- RECORD EXCERPTS
####

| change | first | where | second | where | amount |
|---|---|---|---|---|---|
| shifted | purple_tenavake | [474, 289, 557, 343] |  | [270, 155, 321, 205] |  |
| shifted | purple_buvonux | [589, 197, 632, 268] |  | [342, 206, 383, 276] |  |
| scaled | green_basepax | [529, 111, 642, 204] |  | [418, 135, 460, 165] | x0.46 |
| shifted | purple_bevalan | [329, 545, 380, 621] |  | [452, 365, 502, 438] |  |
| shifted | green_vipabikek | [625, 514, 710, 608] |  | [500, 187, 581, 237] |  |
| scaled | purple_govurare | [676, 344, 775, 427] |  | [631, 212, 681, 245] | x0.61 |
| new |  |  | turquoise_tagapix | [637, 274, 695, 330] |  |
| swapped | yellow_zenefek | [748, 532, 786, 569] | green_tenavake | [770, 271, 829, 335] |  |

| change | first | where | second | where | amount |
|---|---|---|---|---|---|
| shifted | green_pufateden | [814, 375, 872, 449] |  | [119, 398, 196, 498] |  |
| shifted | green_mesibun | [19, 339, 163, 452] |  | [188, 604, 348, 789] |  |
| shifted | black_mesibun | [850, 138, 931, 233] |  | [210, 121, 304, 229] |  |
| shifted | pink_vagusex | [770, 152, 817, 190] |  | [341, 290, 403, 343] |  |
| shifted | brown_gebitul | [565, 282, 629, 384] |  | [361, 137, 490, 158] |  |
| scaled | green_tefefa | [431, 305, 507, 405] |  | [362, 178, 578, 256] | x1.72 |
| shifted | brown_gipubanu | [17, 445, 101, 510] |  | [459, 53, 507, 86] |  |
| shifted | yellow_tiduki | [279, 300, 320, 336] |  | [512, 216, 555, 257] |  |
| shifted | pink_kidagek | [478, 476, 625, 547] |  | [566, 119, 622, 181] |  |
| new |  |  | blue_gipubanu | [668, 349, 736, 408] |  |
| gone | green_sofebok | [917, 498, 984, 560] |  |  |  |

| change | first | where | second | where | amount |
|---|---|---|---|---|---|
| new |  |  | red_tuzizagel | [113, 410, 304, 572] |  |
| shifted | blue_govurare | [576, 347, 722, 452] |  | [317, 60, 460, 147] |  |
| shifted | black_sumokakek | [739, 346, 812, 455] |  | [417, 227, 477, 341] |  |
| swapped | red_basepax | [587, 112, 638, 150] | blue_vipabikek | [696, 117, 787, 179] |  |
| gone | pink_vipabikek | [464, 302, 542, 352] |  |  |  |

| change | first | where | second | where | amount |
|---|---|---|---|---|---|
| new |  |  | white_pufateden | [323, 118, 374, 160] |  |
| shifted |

####

- DESCRIPTION OF THE TASK
Give back the entire listing, line for line, exactly as it stands.

- WORKED SOLUTION
| change | first | where | second | where | amount |
|---|---|---|---|---|---|
| shifted | purple_tenavake | [474, 289, 557, 343] |  | [270, 155, 321, 205] |  |
| shifted | purple_buvonux | [589, 197, 632, 268] |  | [342, 206, 383, 276] |  |
| scaled | green_basepax | [529, 111, 642, 204] |  | [418, 135, 460, 165] | x0.46 |
| shifted | purple_bevalan | [329, 545, 380, 621] |  | [452, 365, 502, 438] |  |
| shifted | green_vipabikek | [625, 514, 710, 608] |  | [500, 187, 581, 237] |  |
| scaled | purple_govurare | [676, 344, 775, 427] |  | [631, 212, 681, 245] | x0.61 |
| new |  |  | turquoise_tagapix | [637, 274, 695, 330] |  |
| swapped | yellow_zenefek | [748, 532, 786, 569] | green_tenavake | [770, 271, 829, 335] |  |

| change | first | where | second | where | amount |
|---|---|---|---|---|---|
| shifted | green_pufateden | [814, 375, 872, 449] |  | [119, 398, 196, 498] |  |
| shifted | green_mesibun | [19, 339, 163, 452] |  | [188, 604, 348, 789] |  |
| shifted | black_mesibun | [850, 138, 931, 233] |  | [210, 121, 304, 229] |  |
| shifted | pink_vagusex | [770, 152, 817, 190] |  | [341, 290, 403, 343] |  |
| shifted | brown_gebitul | [565, 282, 629, 384] |  | [361, 137, 490, 158] |  |
| scaled | green_tefefa | [431, 305, 507, 405] |  | [362, 178, 578, 256] | x1.72 |
| shifted | brown_gipubanu | [17, 445, 101, 510] |  | [459, 53, 507, 86] |  |
| shifted | yellow_tiduki | [279, 300, 320, 336] |  | [512, 216, 555, 257] |  |
| shifted | pink_kidagek | [478, 476, 625, 547] |  | [566, 119, 622, 181] |  |
| new |  |  | blue_gipubanu | [668, 349, 736, 408] |  |
| gone | green_sofebok | [917, 498, 984, 560] |  |  |  |

| change | first | where | second | where | amount |
|---|---|---|---|---|---|
| new |  |  | red_tuzizagel | [113, 410, 304, 572] |  |
| shifted | blue_govurare | [576, 347, 722, 452] |  | [317, 60, 460, 147] |  |
| shifted | black_sumokakek | [739, 346, 812, 455] |  | [417, 227, 477, 341] |  |
| swapped | red_basepax | [587, 112, 638, 150] | blue_vipabikek | [696, 117, 787, 179] |  |
| gone | pink_vipabikek | [464, 302, 542, 352] |  |  |  |

| change | first | where | second | where | amount |
|---|---|---|---|---|---|
| new |  |  | white_pufateden | [323, 118, 374, 160] |  |
| shifted |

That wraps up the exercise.